THE DATA >>

+===+

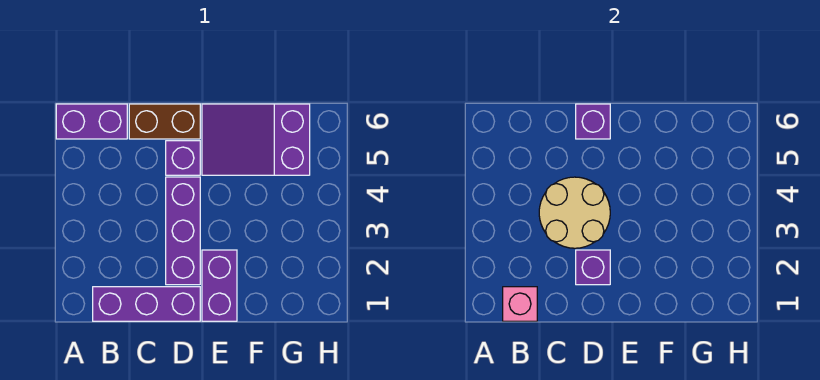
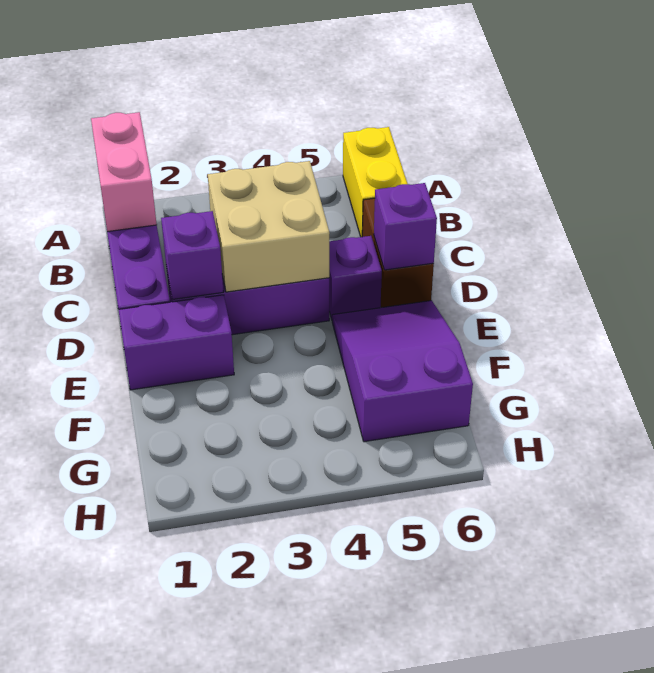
purple brick A6:B6 level 1 -> yellow brick A6:B6 level 1
pink brick B1 level 2 -> pink brick A1:B1 level 2
tan round brick C3:D4 level 2 -> tan brick C3:D4 level 2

+===+

ASSIGNED TASK >> Leave every picture out, and transcribe the data above exactly as it reads.

SOLUTION TO THIS PROBLEM >>
purple brick A6:B6 level 1 -> yellow brick A6:B6 level 1
pink brick B1 level 2 -> pink brick A1:B1 level 2
tan round brick C3:D4 level 2 -> tan brick C3:D4 level 2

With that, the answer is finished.